Object transformation records

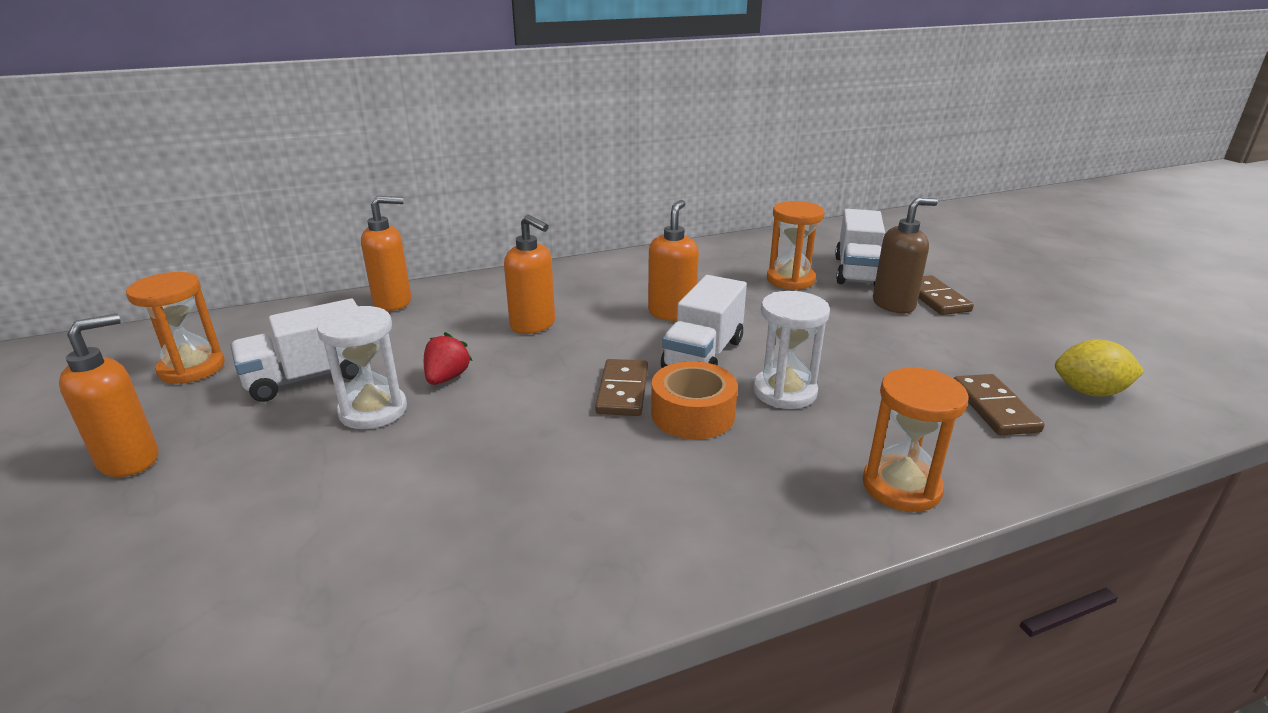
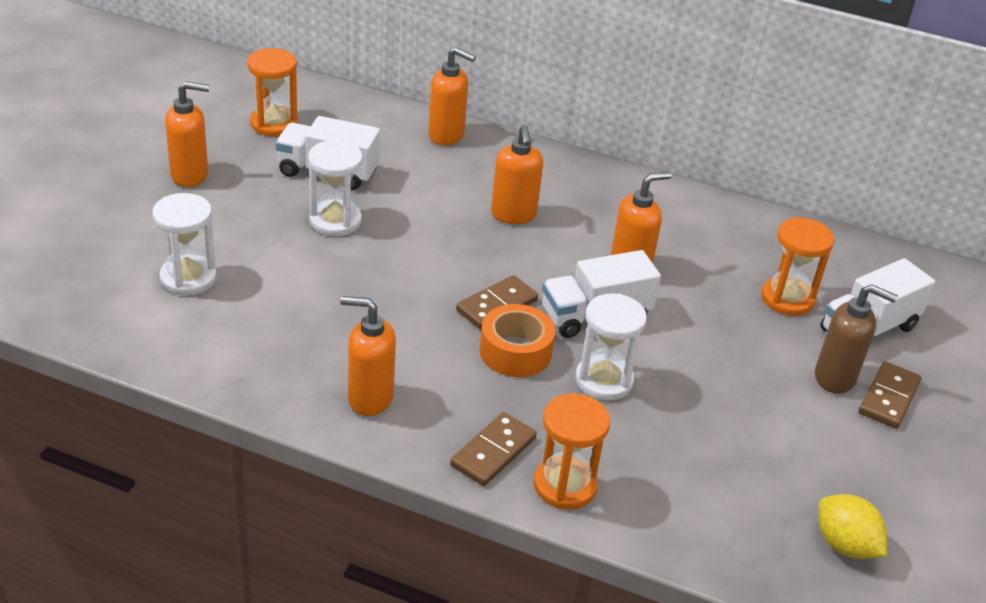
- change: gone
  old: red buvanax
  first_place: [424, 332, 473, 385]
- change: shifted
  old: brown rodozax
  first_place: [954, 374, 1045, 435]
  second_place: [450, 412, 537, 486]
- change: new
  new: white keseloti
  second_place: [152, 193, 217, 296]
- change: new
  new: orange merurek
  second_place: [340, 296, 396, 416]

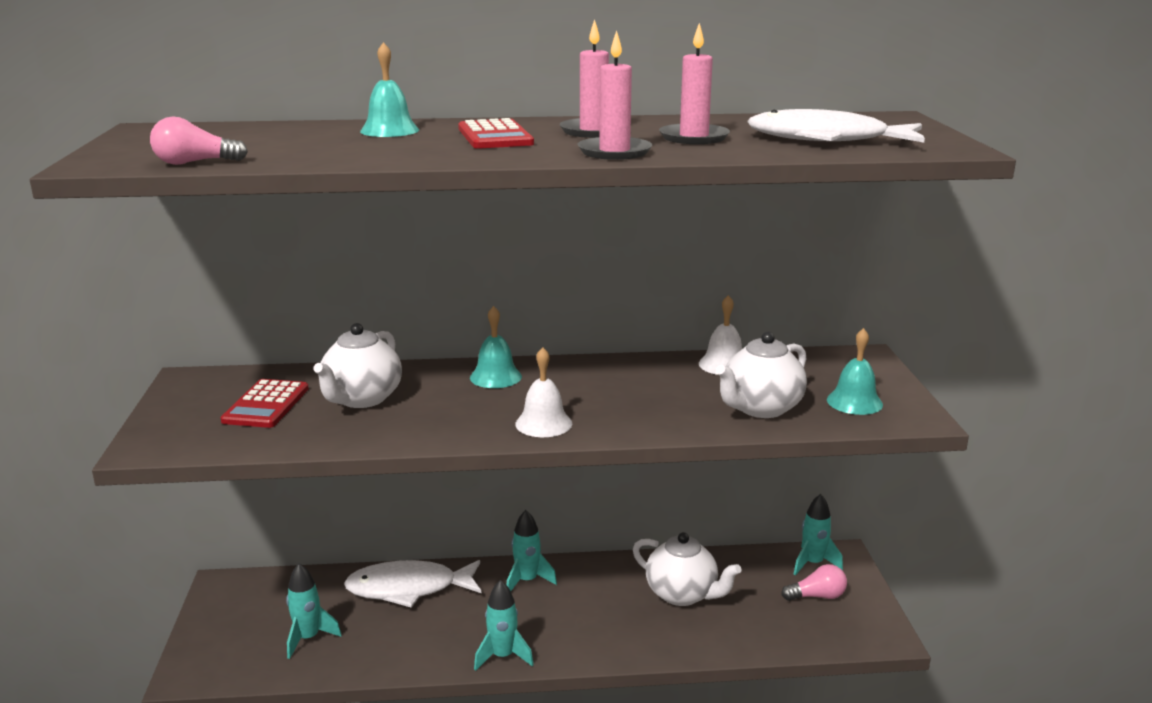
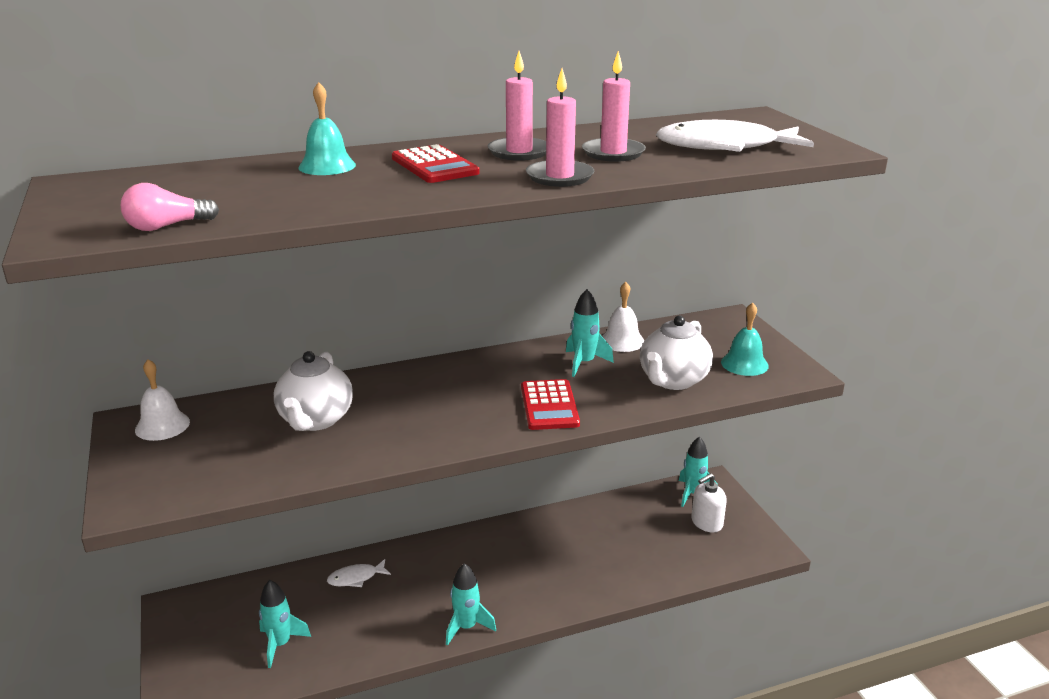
- change: gone
  old: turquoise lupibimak
  first_place: [470, 306, 522, 388]
- change: shifted
  old: white lupibimak
  first_place: [515, 347, 572, 437]
  second_place: [135, 359, 190, 441]
- change: shifted
  old: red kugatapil
  first_place: [220, 379, 309, 428]
  second_place: [521, 379, 580, 430]
- change: shifted
  old: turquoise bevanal
  first_place: [507, 510, 557, 591]
  second_place: [566, 289, 614, 377]
- change: gone
  old: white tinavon
  first_place: [633, 532, 742, 606]
- change: scaled
  old: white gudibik
  first_place: [344, 560, 481, 608]
  second_place: [327, 559, 391, 587]
  factor: 0.49
- change: swapped
  old: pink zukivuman
  new: white merurek
  first_place: [781, 564, 847, 601]
  second_place: [692, 473, 727, 532]

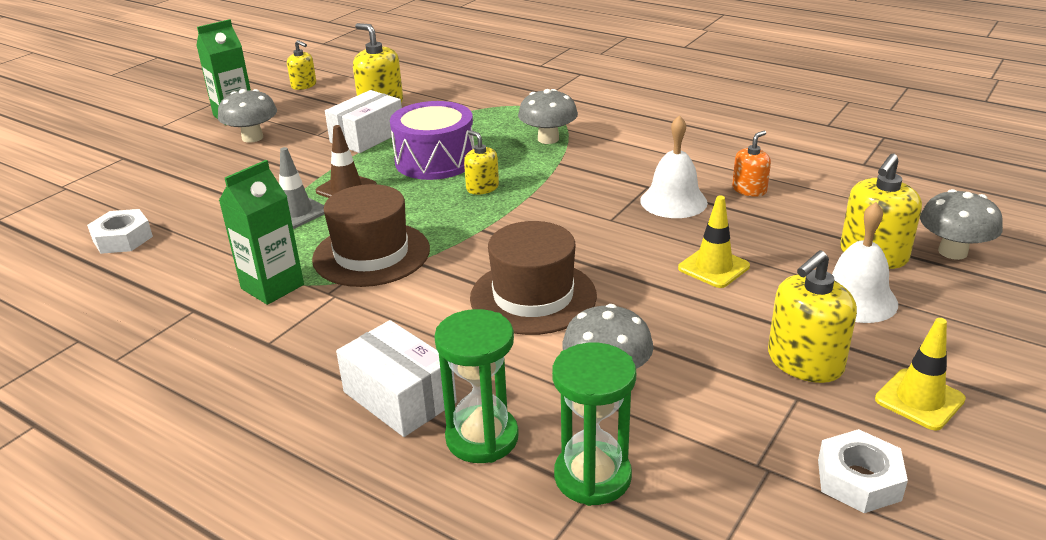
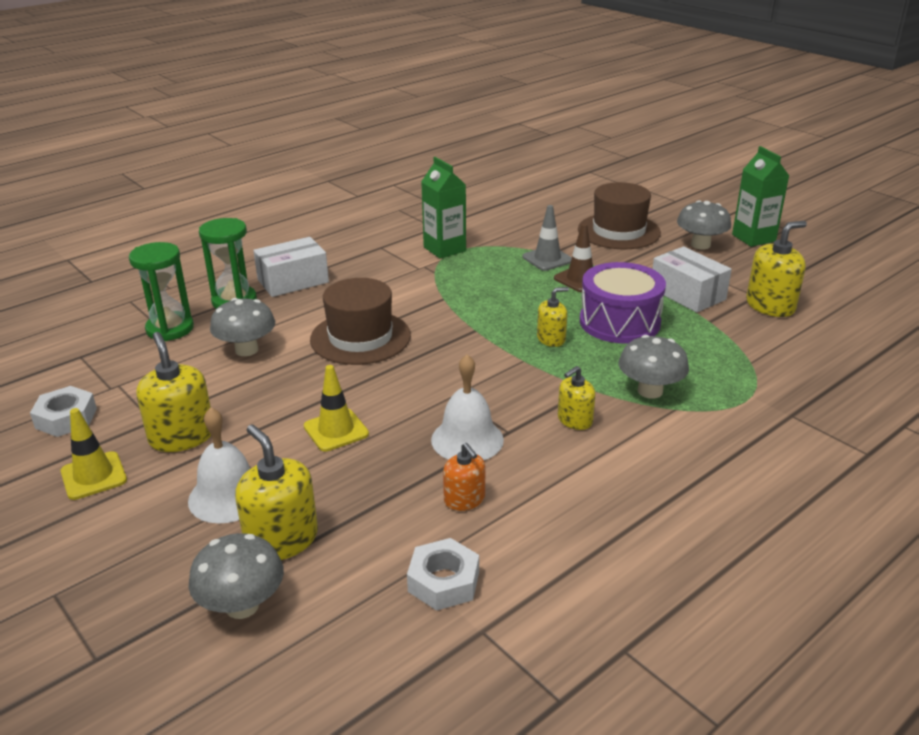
- change: shifted
  old: yellow merurek
  first_place: [287, 40, 316, 90]
  second_place: [558, 366, 595, 430]
- change: shifted
  old: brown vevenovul
  first_place: [312, 184, 430, 287]
  second_place: [578, 182, 661, 249]
- change: shifted
  old: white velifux
  first_place: [87, 209, 153, 254]
  second_place: [407, 538, 479, 611]

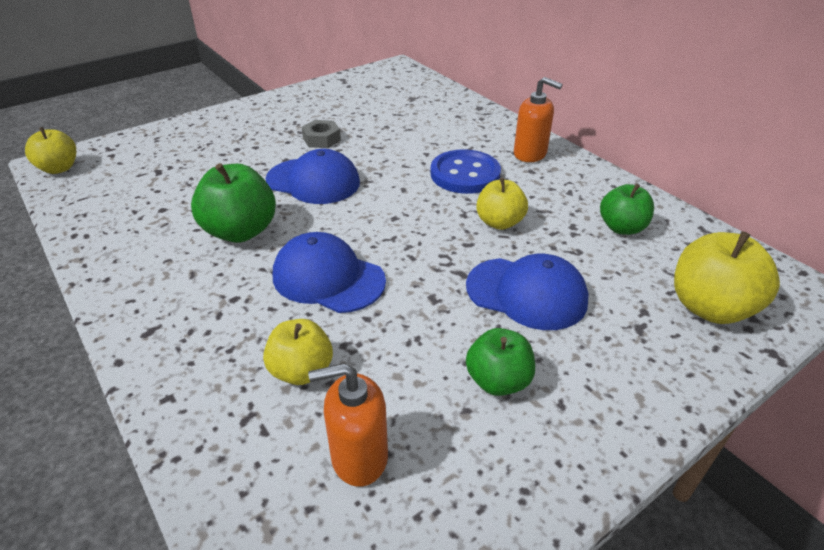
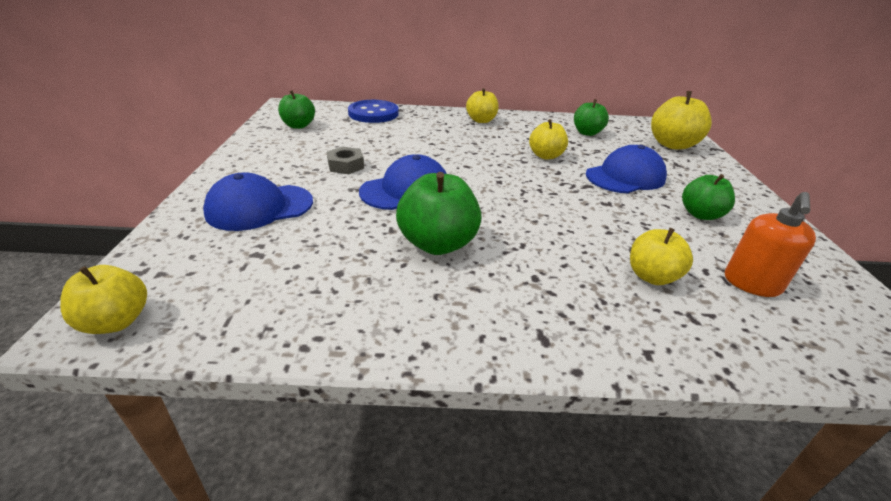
- change: swapped
  old: orange merurek
  new: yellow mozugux
  first_place: [514, 77, 563, 162]
  second_place: [466, 88, 499, 123]
- change: shifted
  old: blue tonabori
  first_place: [430, 149, 501, 194]
  second_place: [348, 100, 399, 123]
- change: shifted
  old: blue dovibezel
  first_place: [273, 232, 386, 313]
  second_place: [203, 172, 313, 231]
- change: new
  new: green mozugux
  second_place: [278, 90, 315, 129]

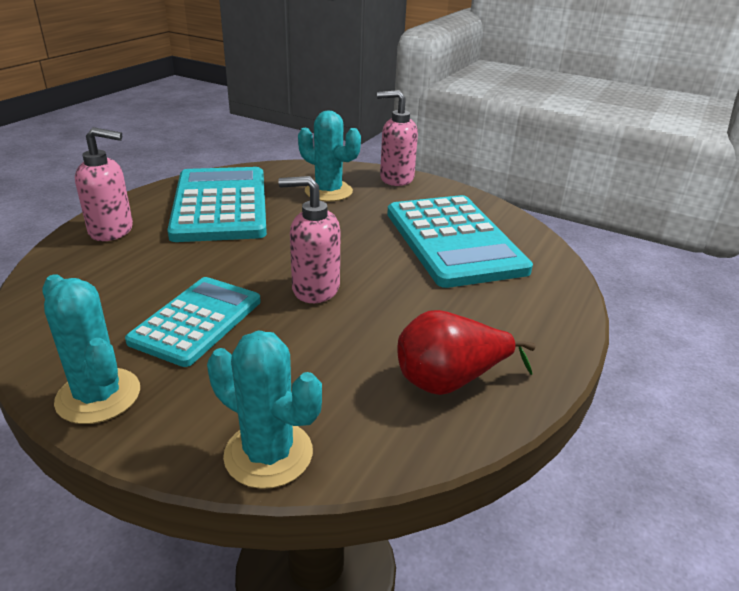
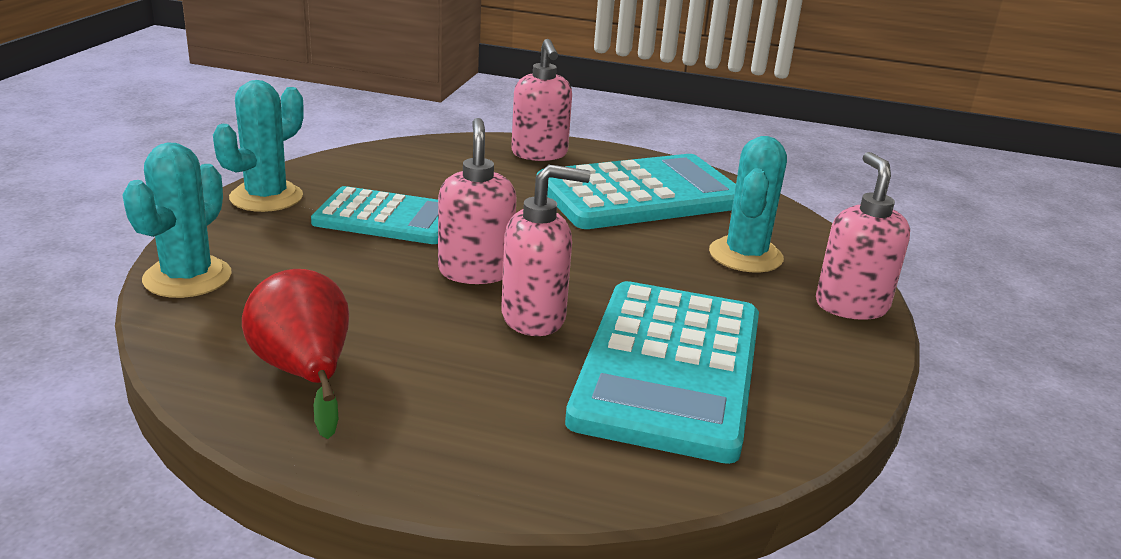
- change: rotated
  old: turquoise kugatapil
  first_place: [387, 195, 533, 288]
  second_place: [565, 281, 759, 464]
  degrees: -45
- change: new
  new: pink merurek
  second_place: [501, 164, 590, 336]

_WHAT IS BEING ASKED_:
With pictures excluded, the data must be transcribed in full and to the letter.

_ANSWER BOX_:
- change: gone
  old: red buvanax
  first_place: [424, 332, 473, 385]
- change: shifted
  old: brown rodozax
  first_place: [954, 374, 1045, 435]
  second_place: [450, 412, 537, 486]
- change: new
  new: white keseloti
  second_place: [152, 193, 217, 296]
- change: new
  new: orange merurek
  second_place: [340, 296, 396, 416]

- change: gone
  old: turquoise lupibimak
  first_place: [470, 306, 522, 388]
- change: shifted
  old: white lupibimak
  first_place: [515, 347, 572, 437]
  second_place: [135, 359, 190, 441]
- change: shifted
  old: red kugatapil
  first_place: [220, 379, 309, 428]
  second_place: [521, 379, 580, 430]
- change: shifted
  old: turquoise bevanal
  first_place: [507, 510, 557, 591]
  second_place: [566, 289, 614, 377]
- change: gone
  old: white tinavon
  first_place: [633, 532, 742, 606]
- change: scaled
  old: white gudibik
  first_place: [344, 560, 481, 608]
  second_place: [327, 559, 391, 587]
  factor: 0.49
- change: swapped
  old: pink zukivuman
  new: white merurek
  first_place: [781, 564, 847, 601]
  second_place: [692, 473, 727, 532]

- change: shifted
  old: yellow merurek
  first_place: [287, 40, 316, 90]
  second_place: [558, 366, 595, 430]
- change: shifted
  old: brown vevenovul
  first_place: [312, 184, 430, 287]
  second_place: [578, 182, 661, 249]
- change: shifted
  old: white velifux
  first_place: [87, 209, 153, 254]
  second_place: [407, 538, 479, 611]

- change: swapped
  old: orange merurek
  new: yellow mozugux
  first_place: [514, 77, 563, 162]
  second_place: [466, 88, 499, 123]
- change: shifted
  old: blue tonabori
  first_place: [430, 149, 501, 194]
  second_place: [348, 100, 399, 123]
- change: shifted
  old: blue dovibezel
  first_place: [273, 232, 386, 313]
  second_place: [203, 172, 313, 231]
- change: new
  new: green mozugux
  second_place: [278, 90, 315, 129]

- change: rotated
  old: turquoise kugatapil
  first_place: [387, 195, 533, 288]
  second_place: [565, 281, 759, 464]
  degrees: -45
- change: new
  new: pink merurek
  second_place: [501, 164, 590, 336]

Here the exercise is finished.